_Extracted records:_
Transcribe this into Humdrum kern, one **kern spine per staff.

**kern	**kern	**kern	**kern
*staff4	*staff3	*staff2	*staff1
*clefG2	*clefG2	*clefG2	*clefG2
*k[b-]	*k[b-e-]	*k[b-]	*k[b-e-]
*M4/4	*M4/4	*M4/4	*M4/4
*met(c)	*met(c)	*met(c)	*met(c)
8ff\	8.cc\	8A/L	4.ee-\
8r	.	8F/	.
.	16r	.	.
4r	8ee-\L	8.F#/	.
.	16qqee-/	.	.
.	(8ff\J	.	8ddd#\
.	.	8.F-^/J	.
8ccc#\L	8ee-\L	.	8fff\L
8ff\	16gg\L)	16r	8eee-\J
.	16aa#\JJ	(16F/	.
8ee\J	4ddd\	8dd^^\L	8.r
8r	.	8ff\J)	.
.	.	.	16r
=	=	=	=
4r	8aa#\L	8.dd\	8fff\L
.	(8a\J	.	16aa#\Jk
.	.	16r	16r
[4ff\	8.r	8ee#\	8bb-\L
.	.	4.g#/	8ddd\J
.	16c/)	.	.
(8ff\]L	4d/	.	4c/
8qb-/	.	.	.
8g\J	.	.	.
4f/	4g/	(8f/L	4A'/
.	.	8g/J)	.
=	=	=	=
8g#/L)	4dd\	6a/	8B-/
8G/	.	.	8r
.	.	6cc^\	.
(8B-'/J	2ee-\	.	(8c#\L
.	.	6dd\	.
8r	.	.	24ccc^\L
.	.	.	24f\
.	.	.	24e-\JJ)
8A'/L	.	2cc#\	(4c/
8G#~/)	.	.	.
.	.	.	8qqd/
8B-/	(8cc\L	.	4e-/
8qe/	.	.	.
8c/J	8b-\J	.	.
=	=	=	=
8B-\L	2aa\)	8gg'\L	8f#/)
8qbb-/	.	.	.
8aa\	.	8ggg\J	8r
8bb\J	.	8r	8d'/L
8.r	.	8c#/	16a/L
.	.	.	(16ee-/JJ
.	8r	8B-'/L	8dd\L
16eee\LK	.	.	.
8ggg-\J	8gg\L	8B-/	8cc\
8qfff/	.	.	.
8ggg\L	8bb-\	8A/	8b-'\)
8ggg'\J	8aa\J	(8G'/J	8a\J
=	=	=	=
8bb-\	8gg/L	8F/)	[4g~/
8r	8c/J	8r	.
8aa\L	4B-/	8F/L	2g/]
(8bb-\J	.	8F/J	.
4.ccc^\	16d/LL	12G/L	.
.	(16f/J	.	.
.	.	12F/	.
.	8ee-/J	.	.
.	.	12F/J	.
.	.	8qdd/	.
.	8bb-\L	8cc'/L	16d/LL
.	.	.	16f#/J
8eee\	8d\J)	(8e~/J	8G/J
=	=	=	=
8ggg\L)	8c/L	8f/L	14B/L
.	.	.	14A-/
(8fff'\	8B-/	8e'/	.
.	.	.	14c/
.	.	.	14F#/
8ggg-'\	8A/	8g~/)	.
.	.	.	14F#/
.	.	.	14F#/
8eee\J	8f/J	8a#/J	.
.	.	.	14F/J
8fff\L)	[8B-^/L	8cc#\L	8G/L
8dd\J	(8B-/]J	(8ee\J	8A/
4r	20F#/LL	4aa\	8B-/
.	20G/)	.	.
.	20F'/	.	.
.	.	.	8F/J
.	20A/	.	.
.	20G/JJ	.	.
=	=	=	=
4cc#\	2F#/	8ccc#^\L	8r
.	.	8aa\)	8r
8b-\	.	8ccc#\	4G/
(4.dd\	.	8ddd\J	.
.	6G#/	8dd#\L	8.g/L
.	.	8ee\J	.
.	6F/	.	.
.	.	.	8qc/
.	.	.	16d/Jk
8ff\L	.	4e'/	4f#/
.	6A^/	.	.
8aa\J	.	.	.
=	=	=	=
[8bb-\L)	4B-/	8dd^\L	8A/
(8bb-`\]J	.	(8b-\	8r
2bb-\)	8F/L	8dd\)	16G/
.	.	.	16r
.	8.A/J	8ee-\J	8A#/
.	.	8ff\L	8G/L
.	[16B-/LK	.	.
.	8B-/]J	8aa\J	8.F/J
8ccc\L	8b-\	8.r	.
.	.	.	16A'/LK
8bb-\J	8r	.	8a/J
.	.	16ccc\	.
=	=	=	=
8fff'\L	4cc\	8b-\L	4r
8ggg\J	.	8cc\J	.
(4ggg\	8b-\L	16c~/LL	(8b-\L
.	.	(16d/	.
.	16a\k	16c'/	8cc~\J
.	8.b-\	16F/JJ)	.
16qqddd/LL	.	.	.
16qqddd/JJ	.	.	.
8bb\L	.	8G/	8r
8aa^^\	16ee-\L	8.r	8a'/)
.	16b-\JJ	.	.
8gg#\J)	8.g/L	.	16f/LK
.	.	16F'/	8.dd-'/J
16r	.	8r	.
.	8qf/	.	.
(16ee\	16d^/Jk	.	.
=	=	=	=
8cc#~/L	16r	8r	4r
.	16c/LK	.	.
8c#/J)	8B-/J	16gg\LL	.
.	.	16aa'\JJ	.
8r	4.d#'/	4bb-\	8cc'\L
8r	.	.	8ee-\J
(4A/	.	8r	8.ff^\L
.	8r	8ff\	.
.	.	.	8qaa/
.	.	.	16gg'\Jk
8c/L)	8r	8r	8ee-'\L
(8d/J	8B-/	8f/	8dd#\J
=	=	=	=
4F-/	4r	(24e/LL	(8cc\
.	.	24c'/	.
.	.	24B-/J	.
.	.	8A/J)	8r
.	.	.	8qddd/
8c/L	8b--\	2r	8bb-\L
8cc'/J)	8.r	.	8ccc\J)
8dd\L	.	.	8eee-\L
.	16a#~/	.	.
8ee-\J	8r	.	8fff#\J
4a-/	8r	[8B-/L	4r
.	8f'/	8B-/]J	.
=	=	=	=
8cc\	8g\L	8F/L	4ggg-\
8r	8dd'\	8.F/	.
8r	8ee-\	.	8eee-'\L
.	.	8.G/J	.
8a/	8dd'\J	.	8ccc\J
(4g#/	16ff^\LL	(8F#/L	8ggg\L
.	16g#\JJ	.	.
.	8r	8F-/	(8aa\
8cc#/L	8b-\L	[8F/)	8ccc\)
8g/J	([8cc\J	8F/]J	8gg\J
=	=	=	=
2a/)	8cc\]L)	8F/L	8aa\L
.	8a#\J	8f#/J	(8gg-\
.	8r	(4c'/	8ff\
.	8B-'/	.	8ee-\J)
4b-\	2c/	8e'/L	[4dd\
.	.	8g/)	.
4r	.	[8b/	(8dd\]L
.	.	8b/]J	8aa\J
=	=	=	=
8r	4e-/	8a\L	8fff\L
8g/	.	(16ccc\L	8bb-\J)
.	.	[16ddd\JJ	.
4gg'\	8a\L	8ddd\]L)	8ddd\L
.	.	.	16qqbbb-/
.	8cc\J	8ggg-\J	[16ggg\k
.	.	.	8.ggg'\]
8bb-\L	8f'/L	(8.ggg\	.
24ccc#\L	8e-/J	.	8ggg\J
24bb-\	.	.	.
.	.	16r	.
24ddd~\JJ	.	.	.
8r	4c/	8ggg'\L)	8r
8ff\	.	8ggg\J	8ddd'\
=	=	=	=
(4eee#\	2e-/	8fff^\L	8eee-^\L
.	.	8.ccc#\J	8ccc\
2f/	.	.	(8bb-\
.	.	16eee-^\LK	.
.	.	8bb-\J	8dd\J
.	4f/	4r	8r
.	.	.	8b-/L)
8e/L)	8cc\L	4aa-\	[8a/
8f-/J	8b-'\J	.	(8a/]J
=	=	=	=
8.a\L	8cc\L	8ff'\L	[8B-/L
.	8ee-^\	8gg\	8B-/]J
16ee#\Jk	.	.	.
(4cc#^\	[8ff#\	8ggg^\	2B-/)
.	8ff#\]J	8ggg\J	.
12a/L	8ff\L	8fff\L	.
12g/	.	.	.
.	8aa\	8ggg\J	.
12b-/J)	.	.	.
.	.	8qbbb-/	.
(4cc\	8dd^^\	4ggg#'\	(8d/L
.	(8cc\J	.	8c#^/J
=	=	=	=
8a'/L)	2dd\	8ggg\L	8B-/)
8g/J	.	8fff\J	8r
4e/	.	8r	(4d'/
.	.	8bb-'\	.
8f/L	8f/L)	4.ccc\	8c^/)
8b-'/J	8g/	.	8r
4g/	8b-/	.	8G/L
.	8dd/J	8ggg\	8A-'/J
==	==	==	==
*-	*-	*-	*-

_Exercise task:_
Copy out every line of the listing above that contains the string "kern".

_Response below:_
Transcribe this into Humdrum kern, one **kern spine per staff.
**kern	**kern	**kern	**kern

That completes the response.